**WHAT TO DO:** Go through the entries below and print, exactly, the lines starting at the one with "shifted | crimson" and ending at the one with "yellow stockpot |", keeping both ends and no others.

=== GIVEN RECORDS ===

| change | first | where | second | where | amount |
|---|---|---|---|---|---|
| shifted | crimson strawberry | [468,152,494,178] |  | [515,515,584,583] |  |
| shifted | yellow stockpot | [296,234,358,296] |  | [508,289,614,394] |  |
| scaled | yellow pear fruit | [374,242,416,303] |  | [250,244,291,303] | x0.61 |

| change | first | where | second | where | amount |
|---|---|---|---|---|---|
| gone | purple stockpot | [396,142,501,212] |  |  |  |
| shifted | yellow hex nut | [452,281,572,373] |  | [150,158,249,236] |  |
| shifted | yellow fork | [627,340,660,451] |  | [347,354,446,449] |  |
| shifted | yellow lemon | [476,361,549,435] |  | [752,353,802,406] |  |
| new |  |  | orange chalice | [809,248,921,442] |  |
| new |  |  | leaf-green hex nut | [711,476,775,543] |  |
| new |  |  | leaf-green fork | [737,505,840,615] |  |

===
=== GIVEN RECORDS ===

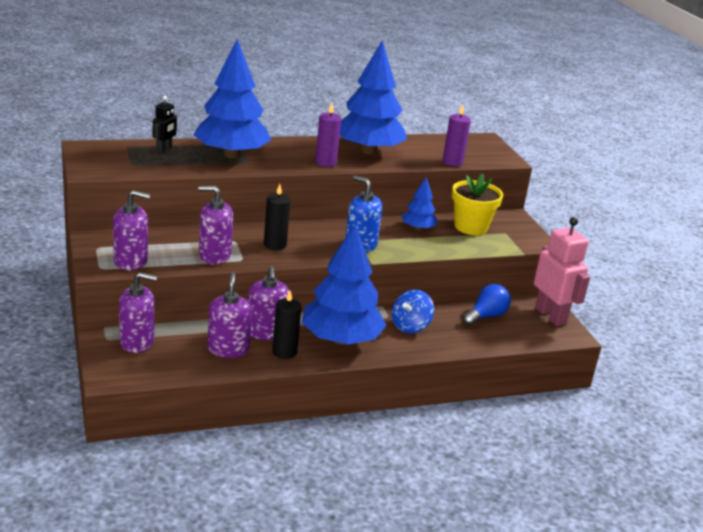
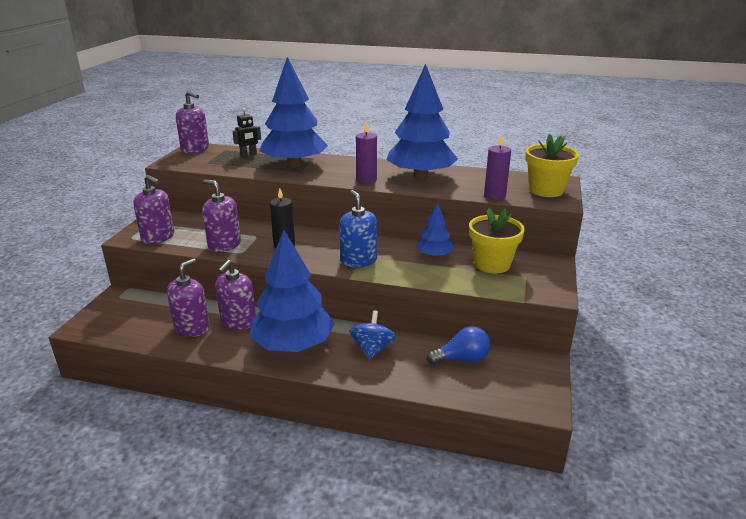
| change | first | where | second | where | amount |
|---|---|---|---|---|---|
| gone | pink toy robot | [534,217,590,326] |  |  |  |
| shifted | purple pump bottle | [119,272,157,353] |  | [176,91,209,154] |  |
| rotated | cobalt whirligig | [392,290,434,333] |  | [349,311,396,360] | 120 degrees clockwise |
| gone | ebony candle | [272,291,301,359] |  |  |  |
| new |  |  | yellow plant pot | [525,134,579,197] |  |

===
=== GIVEN RECORDS ===

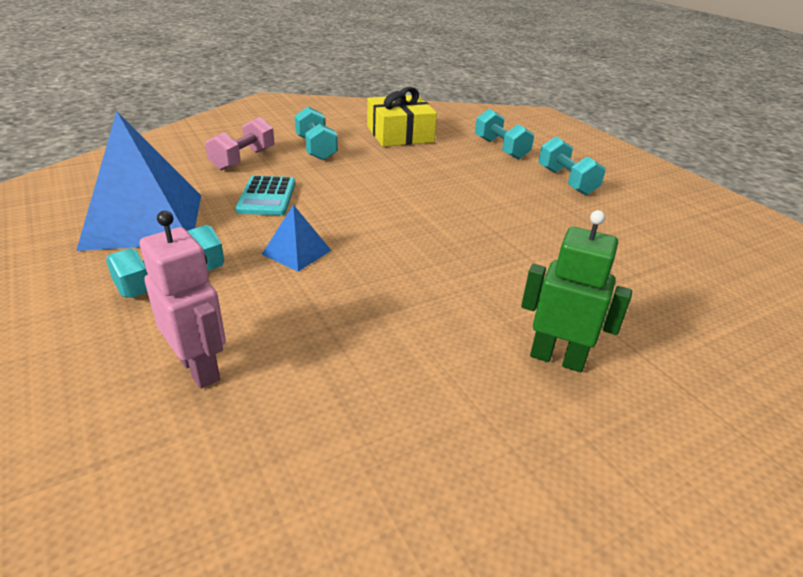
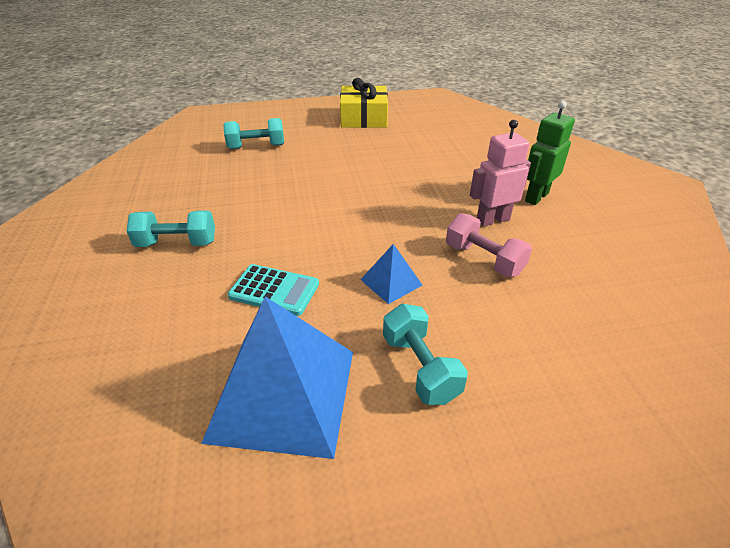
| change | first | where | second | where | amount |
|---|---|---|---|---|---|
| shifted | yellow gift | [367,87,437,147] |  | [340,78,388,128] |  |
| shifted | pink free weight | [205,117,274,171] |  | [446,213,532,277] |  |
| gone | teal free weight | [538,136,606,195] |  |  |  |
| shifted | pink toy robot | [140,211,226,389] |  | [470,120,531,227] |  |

===

**ANSWER BOX:**
| shifted | crimson strawberry | [468,152,494,178] |  | [515,515,584,583] |  |
| shifted | yellow stockpot | [296,234,358,296] |  | [508,289,614,394] |  |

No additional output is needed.